YOUR TASK -
Copy the entries below word for word, but omit any pictures they contain.

SUPPLIED RECORDS -
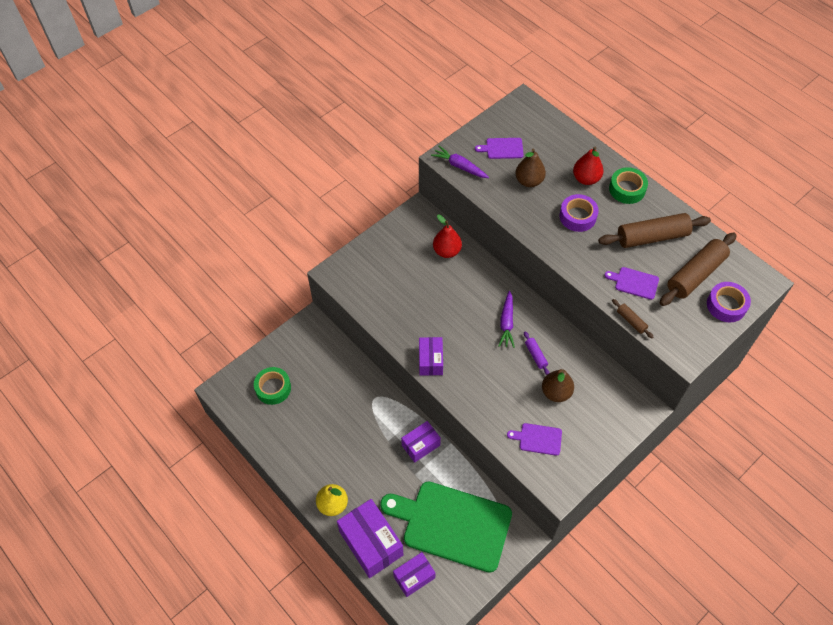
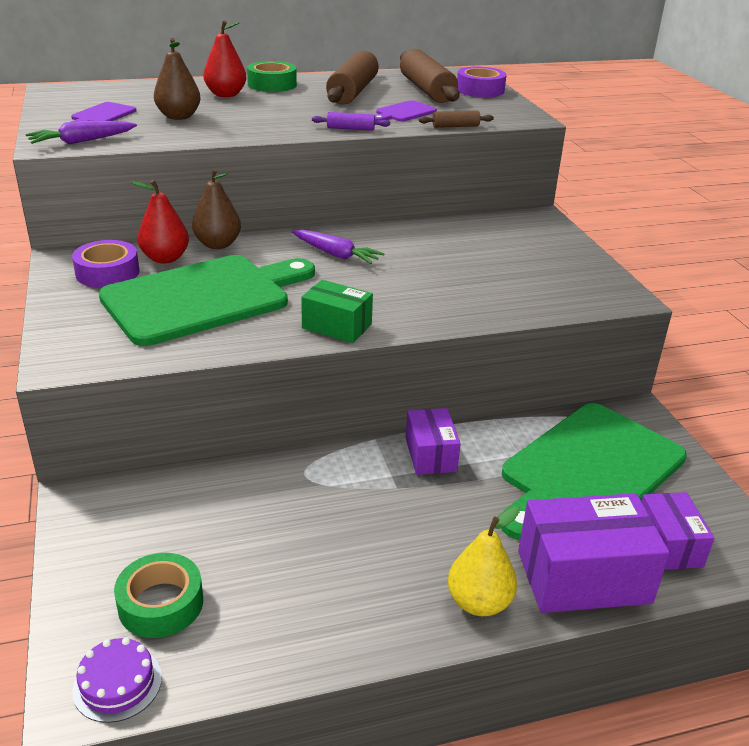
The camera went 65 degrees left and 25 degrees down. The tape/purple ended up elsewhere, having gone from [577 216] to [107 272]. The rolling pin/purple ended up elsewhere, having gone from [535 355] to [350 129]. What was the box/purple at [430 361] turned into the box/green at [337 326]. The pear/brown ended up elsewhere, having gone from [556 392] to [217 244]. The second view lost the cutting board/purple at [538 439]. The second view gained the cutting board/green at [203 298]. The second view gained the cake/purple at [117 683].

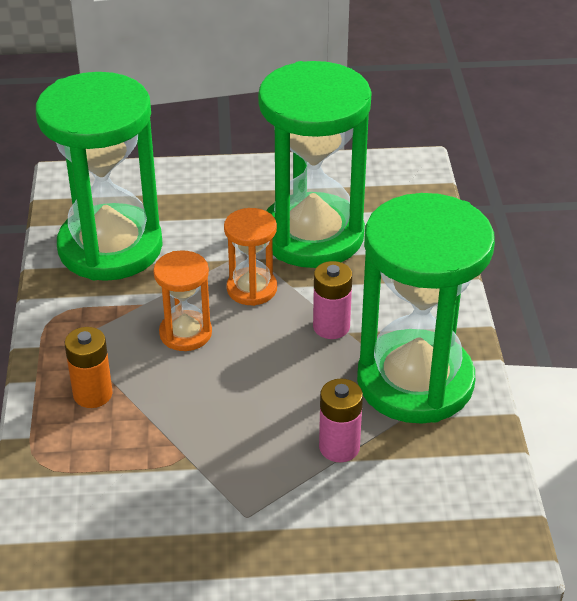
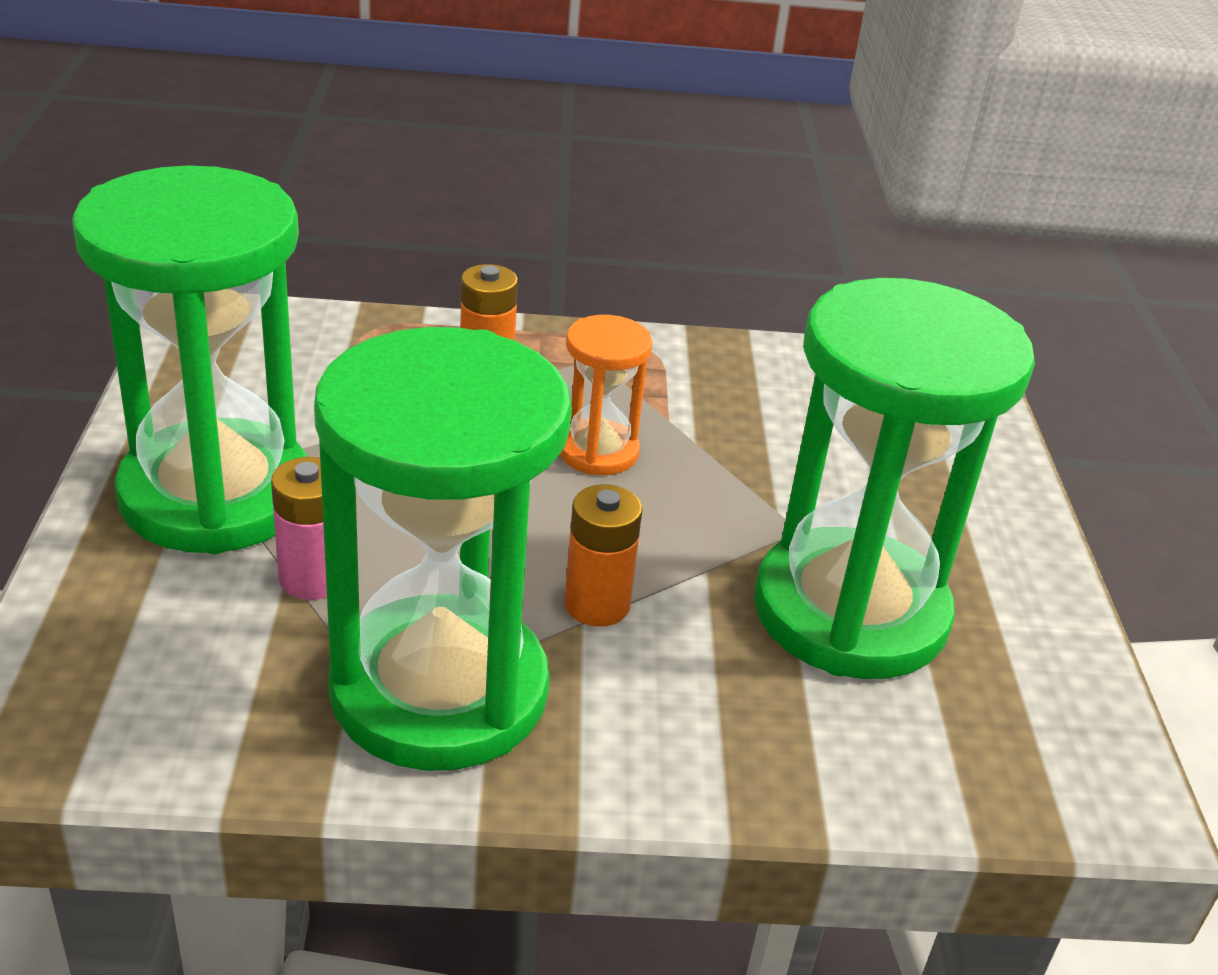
The camera went 90 degrees right and 5 degrees down. The hourglass/green ended up elsewhere, having gone from [110 247] to [216 495]. The second view lost the hourglass/orange at [252 289]. What was the battery/pink at [331 327] turned into the battery/orange at [597 604].

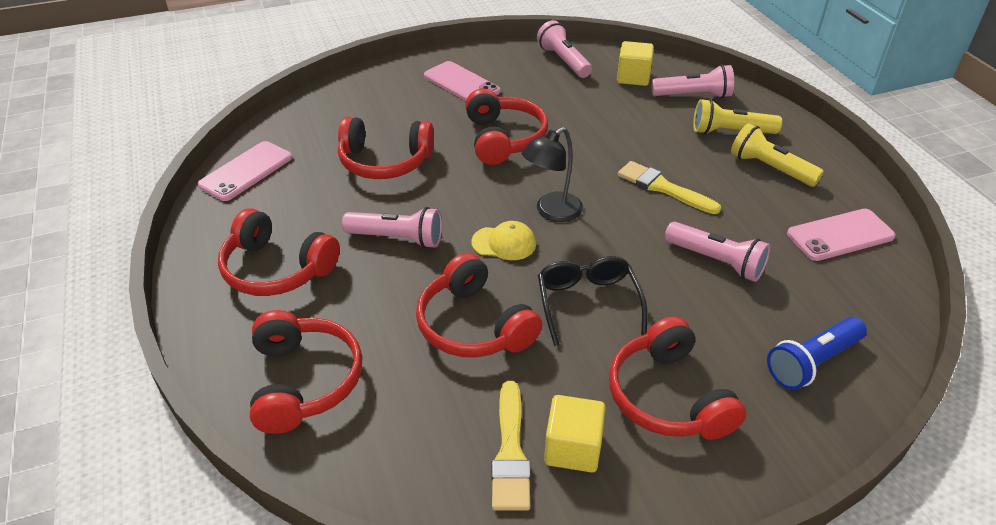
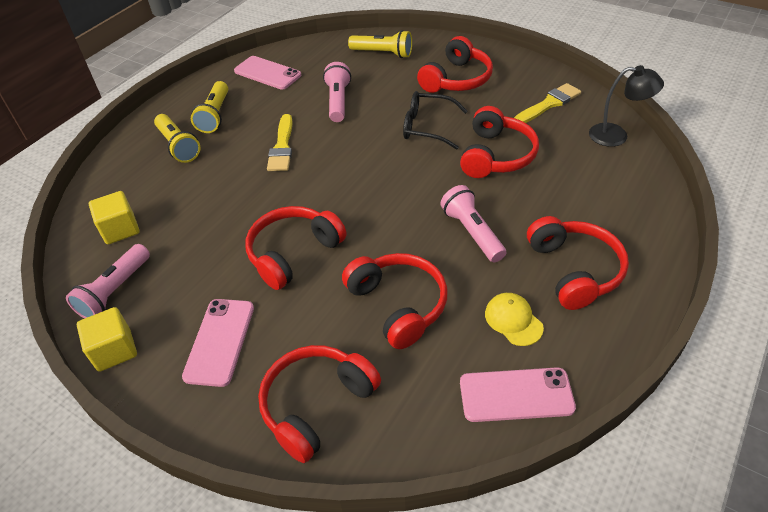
The camera went 125 degrees left and 5 degrees up. The second view lost the flashlight/pink at [693 96]. The lamp/black ended up elsewhere, having gone from [551 212] to [616 136]. The cap/yellow ended up elsewhere, having gone from [504 243] to [513 320]. The glasses/black at [587 303] ended up facing another way, 60 degrees clockwise from before. The headphones/red ended up elsewhere, having gone from [304 381] to [316 405]. What was the flashlight/blue at [812 362] turned into the flashlight/yellow at [383 53]. The cube/yellow ended up elsewhere, having gone from [573 448] to [114 350].

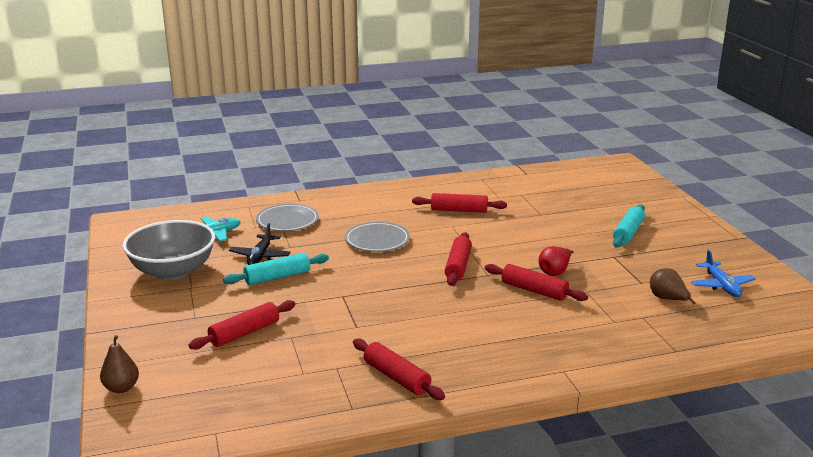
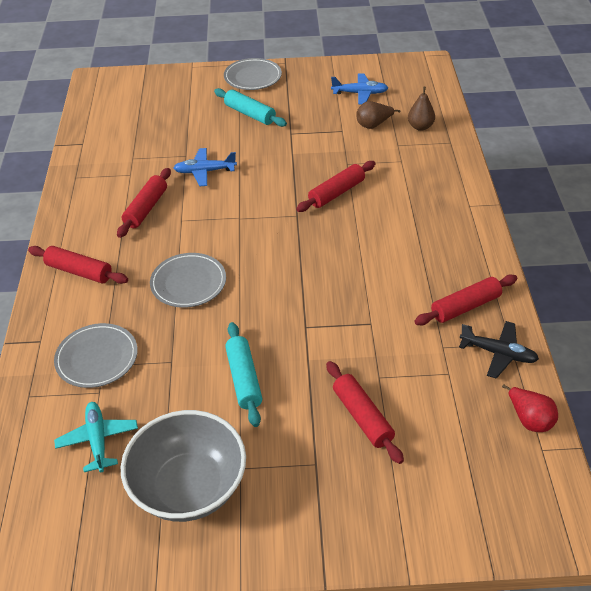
The camera went 75 degrees left and 20 degrees up. The plane/black ended up elsewhere, having gone from [260 256] to [498 353]. The rolling pin/red ended up elsewhere, having gone from [458 266] to [79 271]. The pear/red ended up elsewhere, having gone from [555 272] to [529 419]. The pear/brown ended up elsewhere, having gone from [121 388] to [420 127]. The second view gained the plate/grey at [253 77]. The second view gained the plane/blue at [204 171].

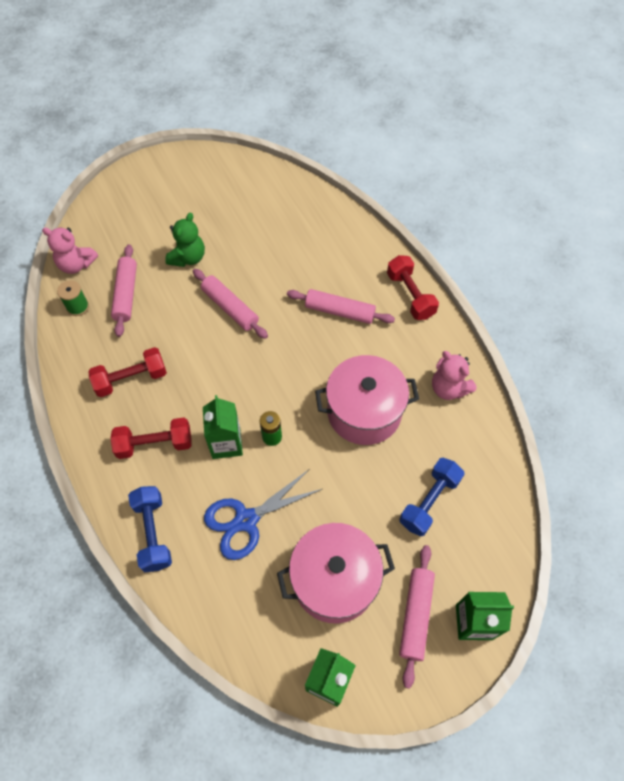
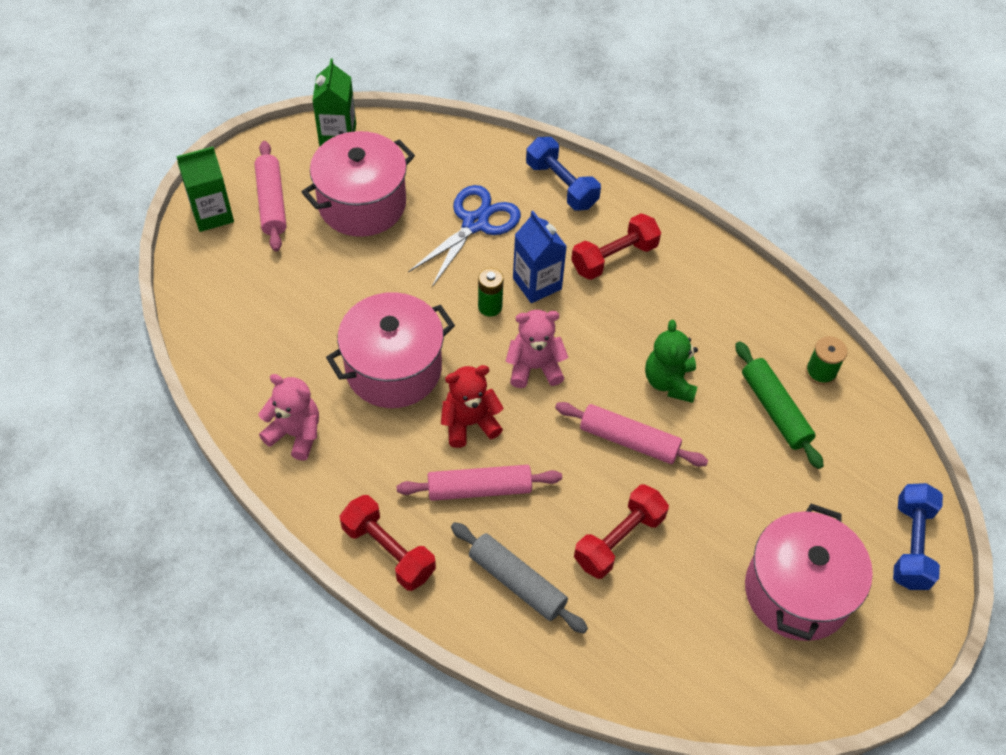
The camera went 155 degrees right and 5 degrees down. The teddy bear/green ended up elsewhere, having gone from [188 258] to [669 382]. The teddy bear/pink ended up elsewhere, having gone from [76 265] to [534 367]. What was the rolling pin/pink at [126 294] turned into the rolling pin/green at [775 410]. The dumbbell/red ended up elsewhere, having gone from [131 379] to [619 540]. What was the carton/green at [226 443] turned into the carton/blue at [537 284]. The dumbbell/blue ended up elsewhere, having gone from [429 501] to [911 545]. The second view gained the teddy bear/red at [469 423]. The second view gained the pot/pink at [797 591]. The second view gained the rolling pin/grey at [517 582].

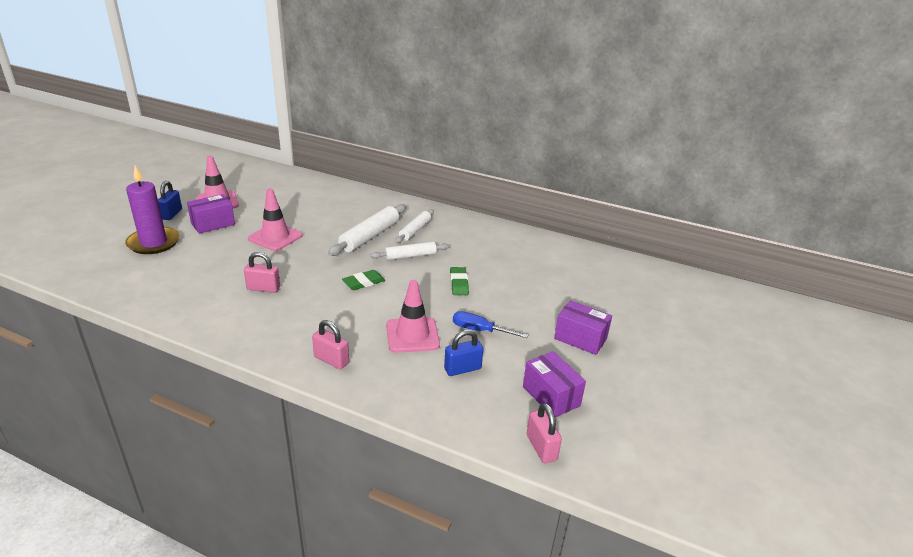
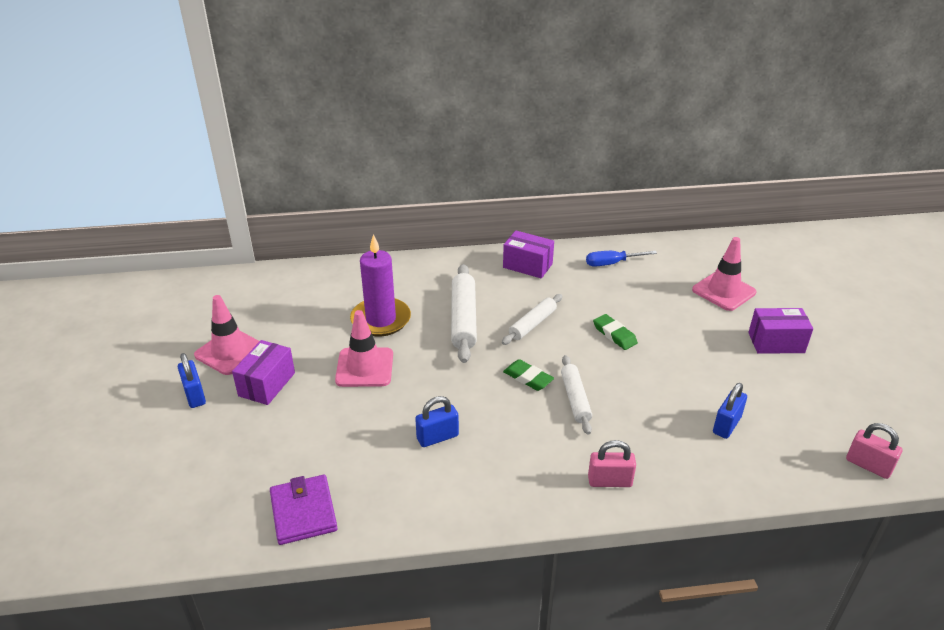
The camera went 30 degrees left and 5 degrees up. The candle/purple ended up elsewhere, having gone from [153 243] to [381 320]. The rolling pin/white ended up elsewhere, having gone from [415 230] to [575 399]. What was the padlock/pink at [263 288] turned into the padlock/blue at [437 437]. The eraser/green at [363 282] ended up facing another way, 75 degrees counterclockwise from before. The traffic cone/pink ended up elsewhere, having gone from [412 335] to [723 291]. The screwdriver/blue ended up elsewhere, having gone from [479 330] to [611 263]. The box/purple ended up elsewhere, having gone from [551 396] to [527 265]. The second view gained the wallet/purple at [303 512].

OUTPUT FOR THIS EXERCISE -
The camera went 65 degrees left and 25 degrees down. The tape/purple ended up elsewhere, having gone from [577 216] to [107 272]. The rolling pin/purple ended up elsewhere, having gone from [535 355] to [350 129]. What was the box/purple at [430 361] turned into the box/green at [337 326]. The pear/brown ended up elsewhere, having gone from [556 392] to [217 244]. The second view lost the cutting board/purple at [538 439]. The second view gained the cutting board/green at [203 298]. The second view gained the cake/purple at [117 683].

The camera went 90 degrees right and 5 degrees down. The hourglass/green ended up elsewhere, having gone from [110 247] to [216 495]. The second view lost the hourglass/orange at [252 289]. What was the battery/pink at [331 327] turned into the battery/orange at [597 604].

The camera went 125 degrees left and 5 degrees up. The second view lost the flashlight/pink at [693 96]. The lamp/black ended up elsewhere, having gone from [551 212] to [616 136]. The cap/yellow ended up elsewhere, having gone from [504 243] to [513 320]. The glasses/black at [587 303] ended up facing another way, 60 degrees clockwise from before. The headphones/red ended up elsewhere, having gone from [304 381] to [316 405]. What was the flashlight/blue at [812 362] turned into the flashlight/yellow at [383 53]. The cube/yellow ended up elsewhere, having gone from [573 448] to [114 350].

The camera went 75 degrees left and 20 degrees up. The plane/black ended up elsewhere, having gone from [260 256] to [498 353]. The rolling pin/red ended up elsewhere, having gone from [458 266] to [79 271]. The pear/red ended up elsewhere, having gone from [555 272] to [529 419]. The pear/brown ended up elsewhere, having gone from [121 388] to [420 127]. The second view gained the plate/grey at [253 77]. The second view gained the plane/blue at [204 171].

The camera went 155 degrees right and 5 degrees down. The teddy bear/green ended up elsewhere, having gone from [188 258] to [669 382]. The teddy bear/pink ended up elsewhere, having gone from [76 265] to [534 367]. What was the rolling pin/pink at [126 294] turned into the rolling pin/green at [775 410]. The dumbbell/red ended up elsewhere, having gone from [131 379] to [619 540]. What was the carton/green at [226 443] turned into the carton/blue at [537 284]. The dumbbell/blue ended up elsewhere, having gone from [429 501] to [911 545]. The second view gained the teddy bear/red at [469 423]. The second view gained the pot/pink at [797 591]. The second view gained the rolling pin/grey at [517 582].

The camera went 30 degrees left and 5 degrees up. The candle/purple ended up elsewhere, having gone from [153 243] to [381 320]. The rolling pin/white ended up elsewhere, having gone from [415 230] to [575 399]. What was the padlock/pink at [263 288] turned into the padlock/blue at [437 437]. The eraser/green at [363 282] ended up facing another way, 75 degrees counterclockwise from before. The traffic cone/pink ended up elsewhere, having gone from [412 335] to [723 291]. The screwdriver/blue ended up elsewhere, having gone from [479 330] to [611 263]. The box/purple ended up elsewhere, having gone from [551 396] to [527 265]. The second view gained the wallet/purple at [303 512].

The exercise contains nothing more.